Bounding box correspondences:
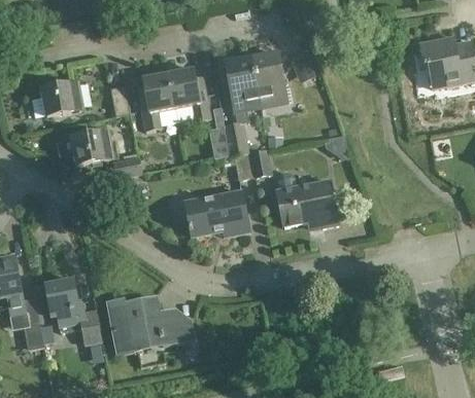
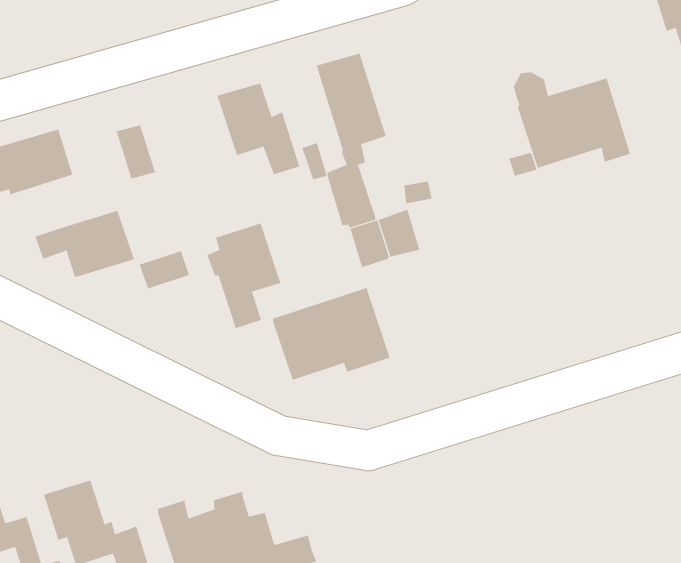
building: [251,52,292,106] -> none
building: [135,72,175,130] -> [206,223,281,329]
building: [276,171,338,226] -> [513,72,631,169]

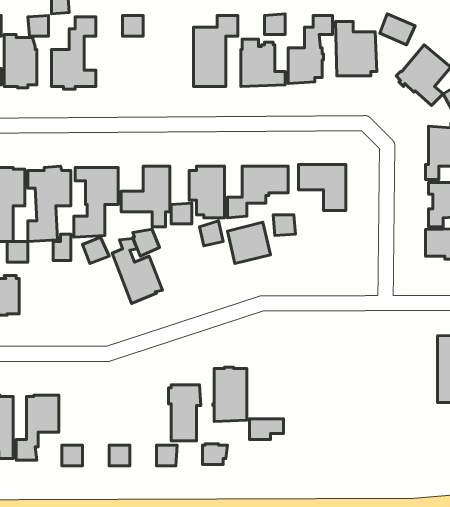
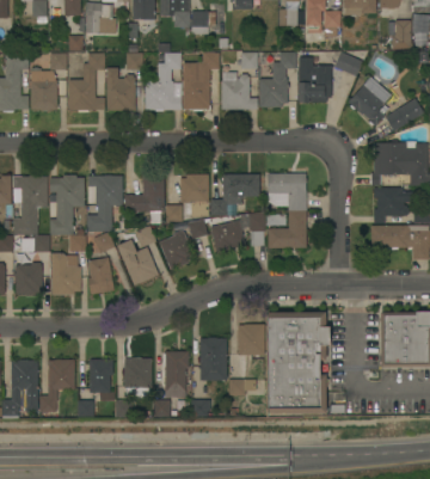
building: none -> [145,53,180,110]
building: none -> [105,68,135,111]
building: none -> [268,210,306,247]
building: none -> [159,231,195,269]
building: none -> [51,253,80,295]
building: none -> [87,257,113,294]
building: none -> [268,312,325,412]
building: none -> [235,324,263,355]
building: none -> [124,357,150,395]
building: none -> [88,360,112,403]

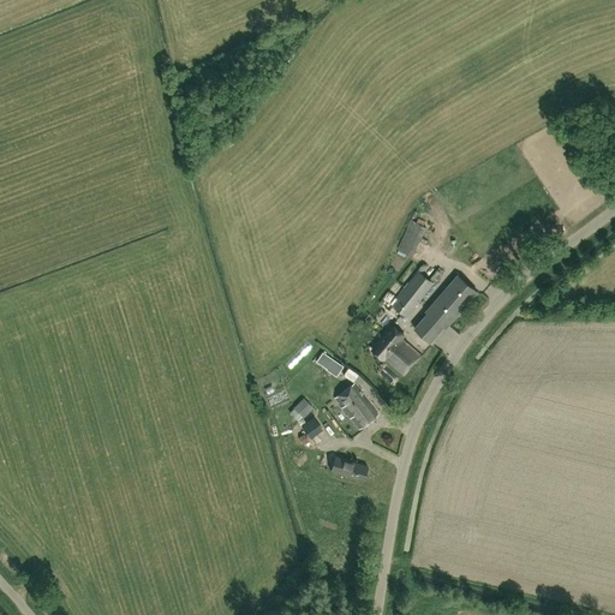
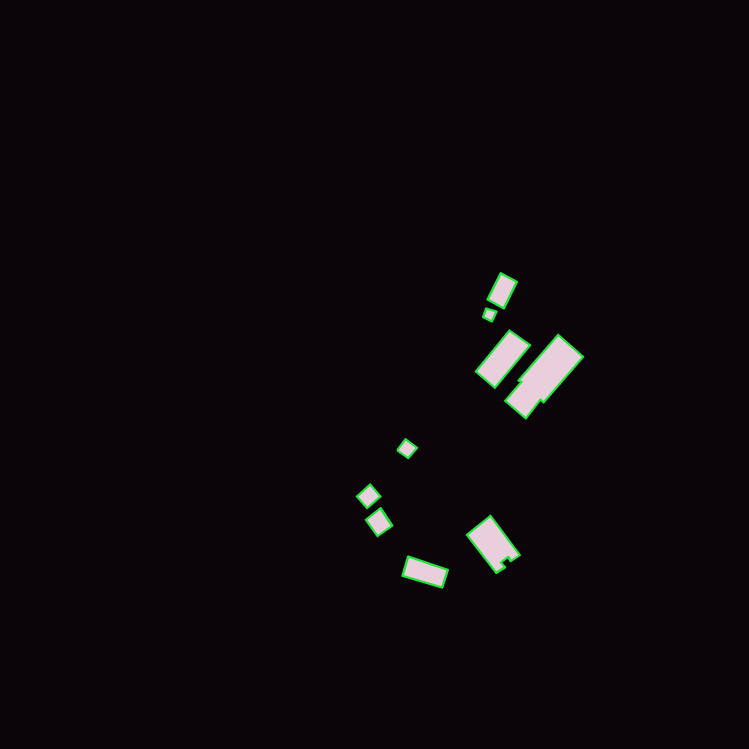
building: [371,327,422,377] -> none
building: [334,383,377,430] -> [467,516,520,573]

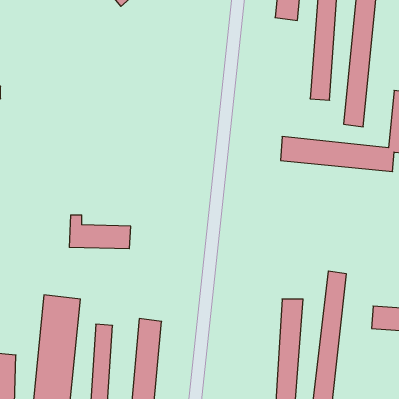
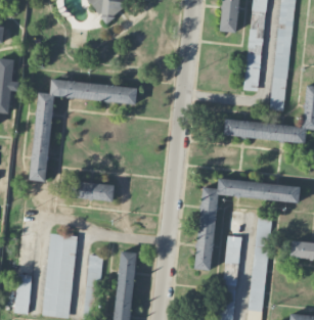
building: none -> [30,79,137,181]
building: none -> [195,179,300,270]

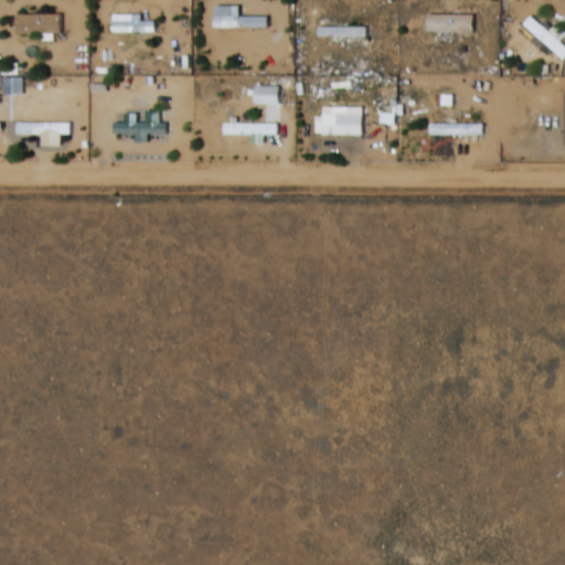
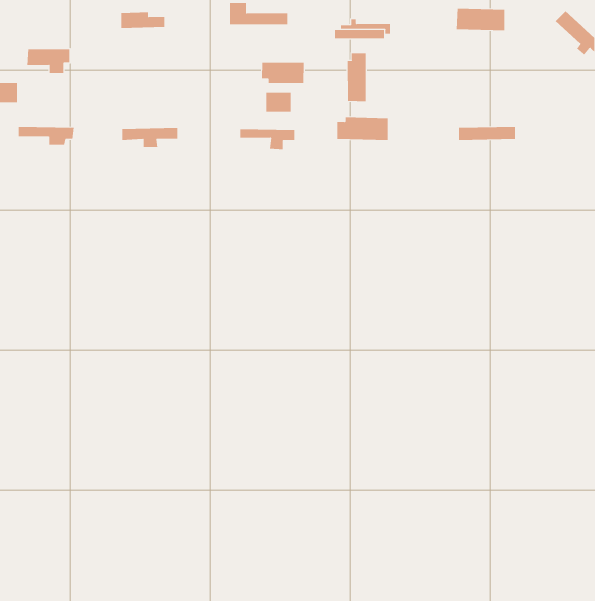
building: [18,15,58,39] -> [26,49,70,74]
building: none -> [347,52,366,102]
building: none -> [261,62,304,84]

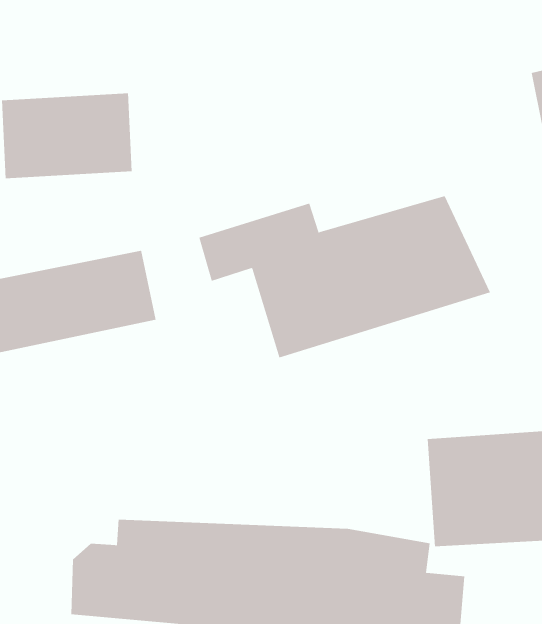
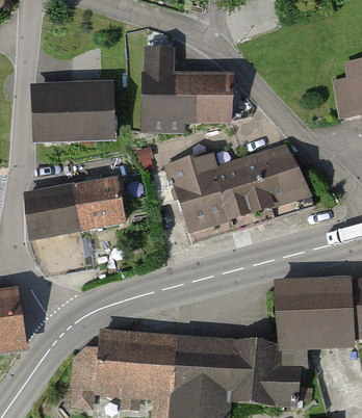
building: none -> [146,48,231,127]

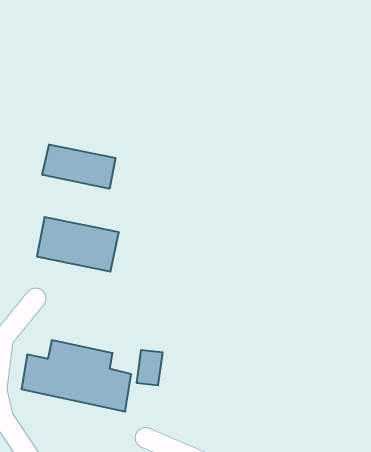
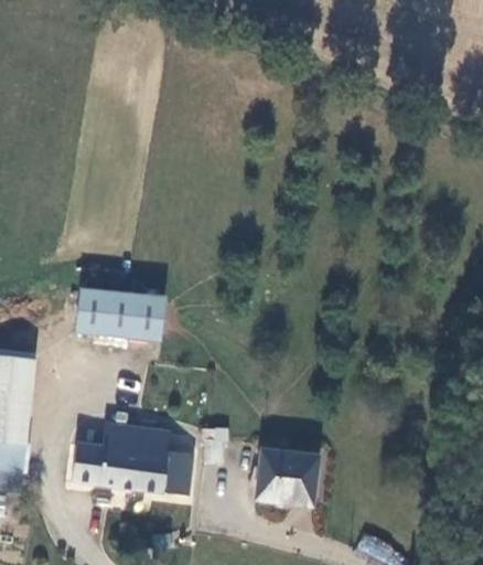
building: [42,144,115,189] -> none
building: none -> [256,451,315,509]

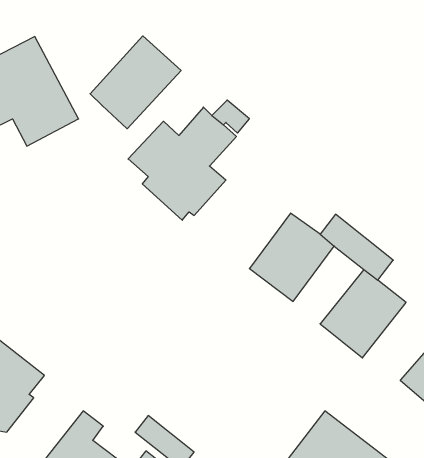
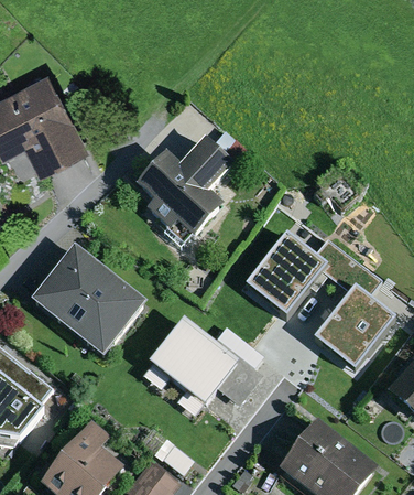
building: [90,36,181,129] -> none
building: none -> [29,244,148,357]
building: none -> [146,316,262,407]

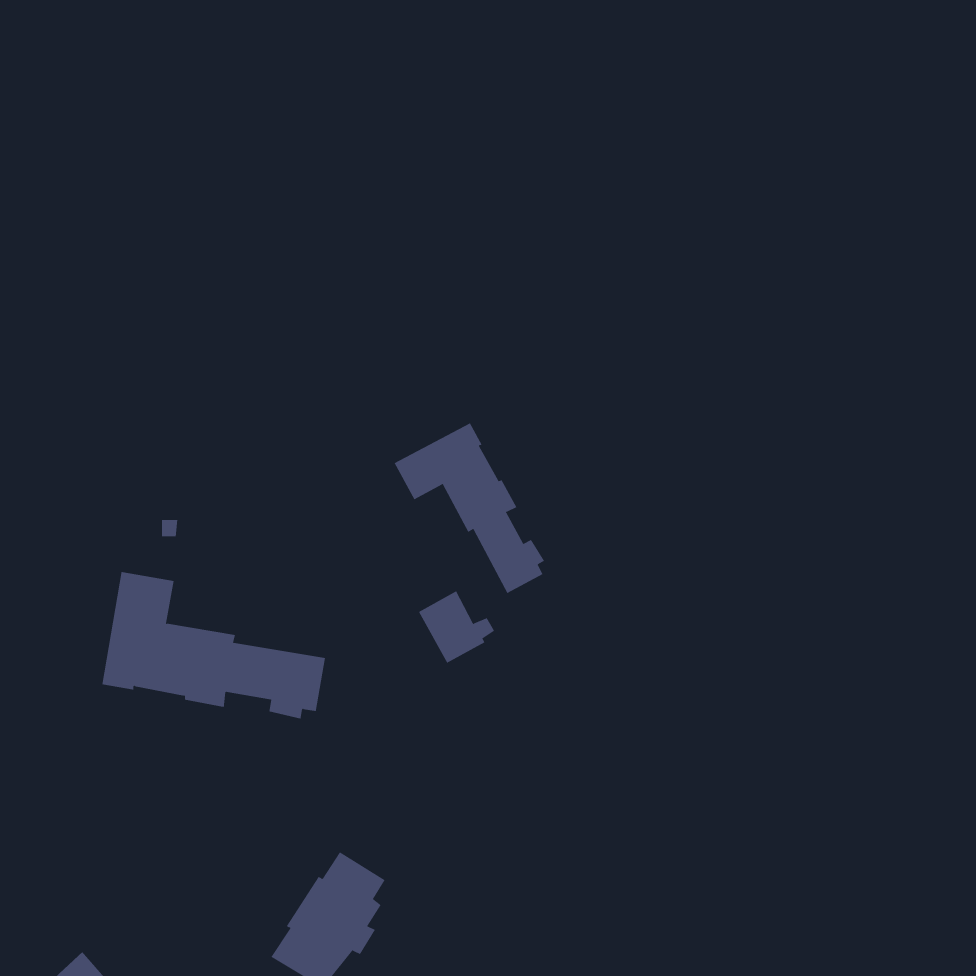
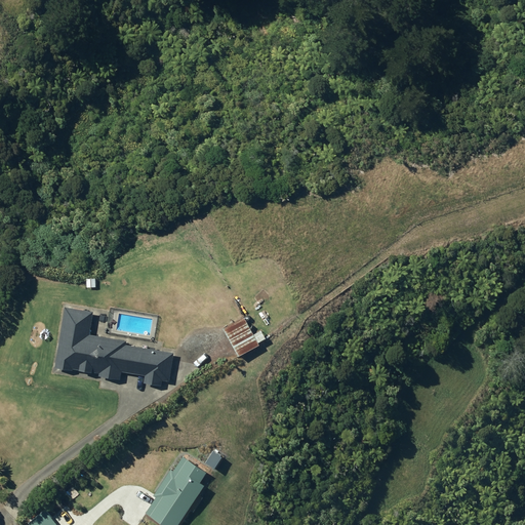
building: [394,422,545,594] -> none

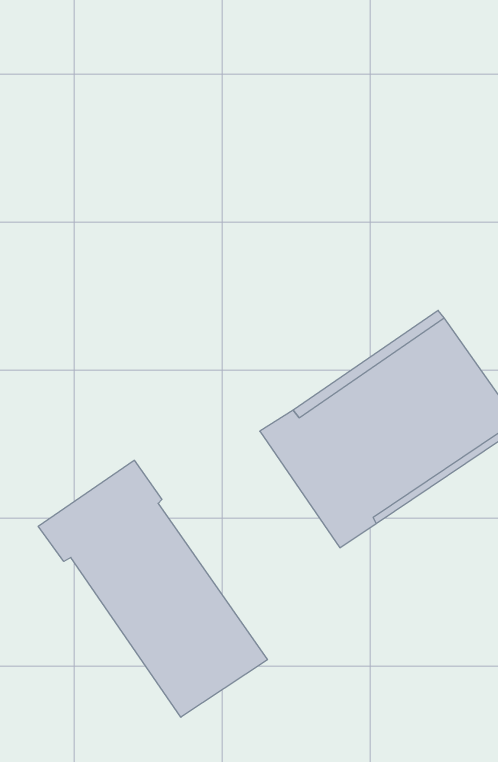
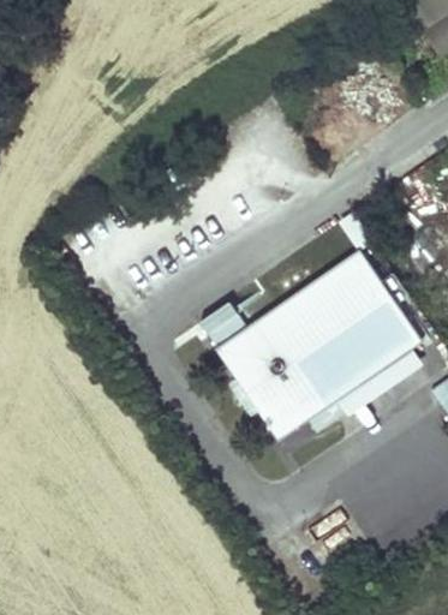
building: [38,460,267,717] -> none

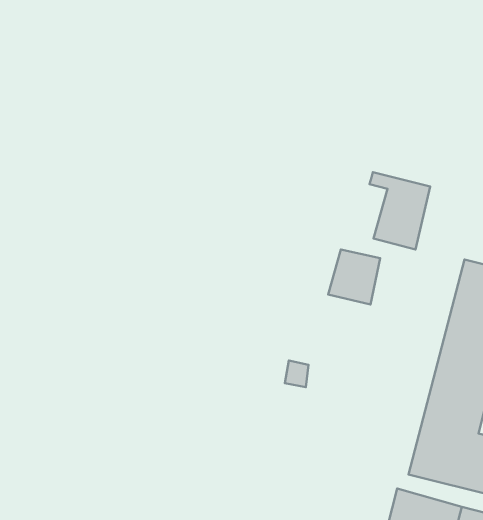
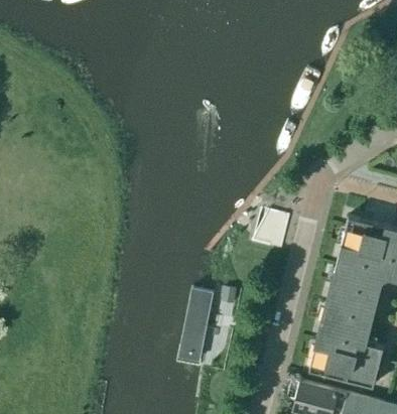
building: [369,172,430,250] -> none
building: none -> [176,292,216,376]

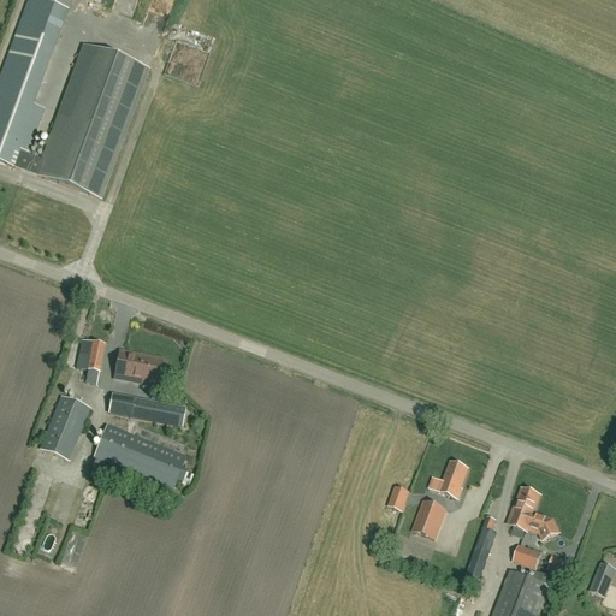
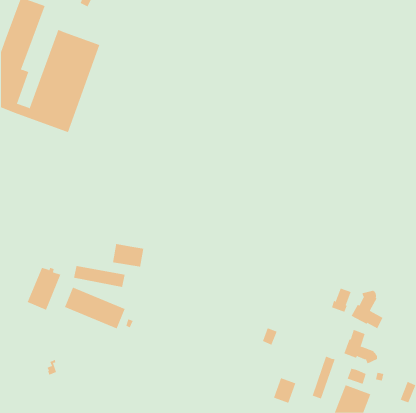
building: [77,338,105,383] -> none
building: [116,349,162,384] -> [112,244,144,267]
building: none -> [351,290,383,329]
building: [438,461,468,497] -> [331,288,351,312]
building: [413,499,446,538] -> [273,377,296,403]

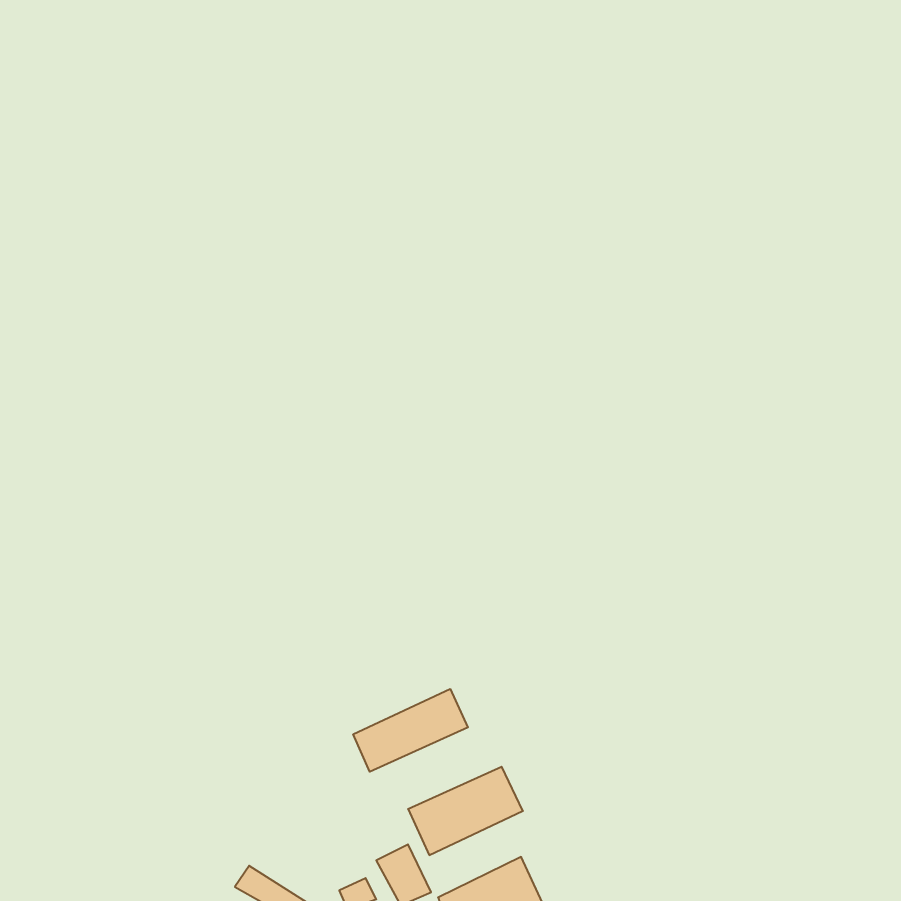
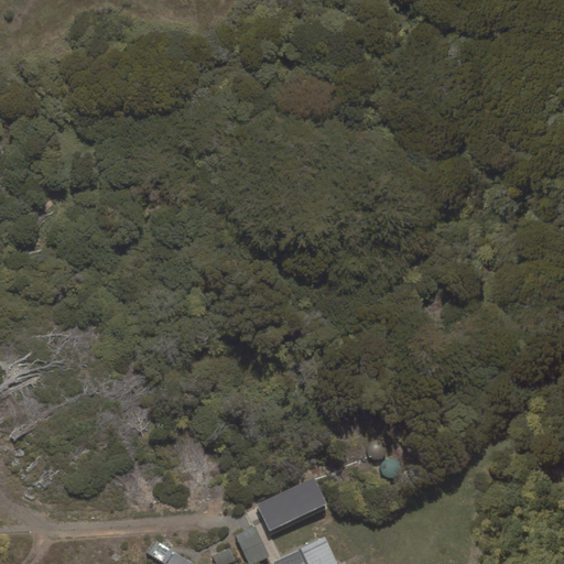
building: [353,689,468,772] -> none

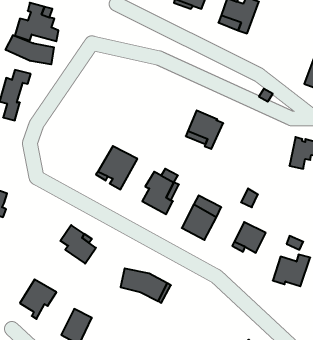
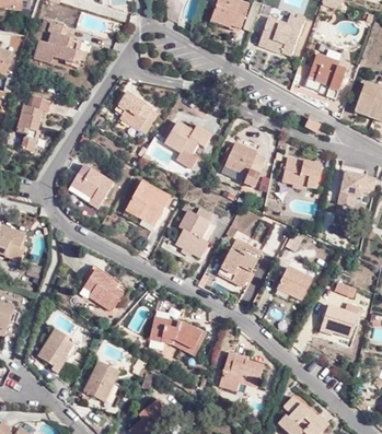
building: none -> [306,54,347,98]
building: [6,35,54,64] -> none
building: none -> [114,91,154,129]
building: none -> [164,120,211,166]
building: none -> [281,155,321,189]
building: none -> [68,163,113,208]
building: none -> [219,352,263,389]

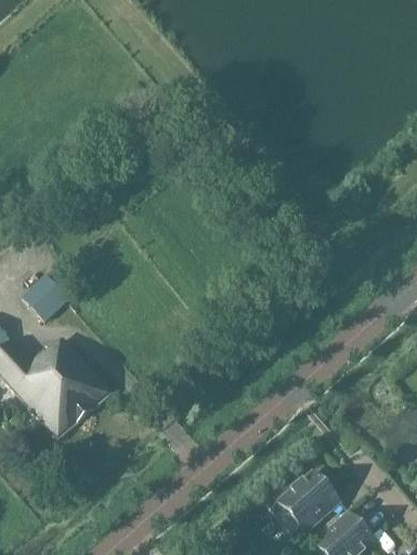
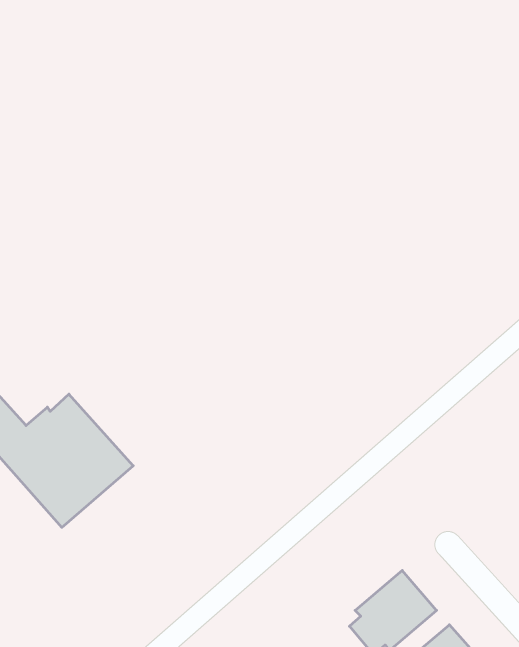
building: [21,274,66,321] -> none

* What this task involves
Begin at the line that contains "building: [413,499,446,538] ->" and transcribe exactly, and only, each line through the final line of the data above, both included; the pictures do not go in.

* Solution to this task
building: [413,499,446,538] -> [273,377,296,403]

building: [353,689,468,772] -> none

building: none -> [306,54,347,98]
building: [6,35,54,64] -> none
building: none -> [114,91,154,129]
building: none -> [164,120,211,166]
building: none -> [281,155,321,189]
building: none -> [68,163,113,208]
building: none -> [219,352,263,389]

building: [21,274,66,321] -> none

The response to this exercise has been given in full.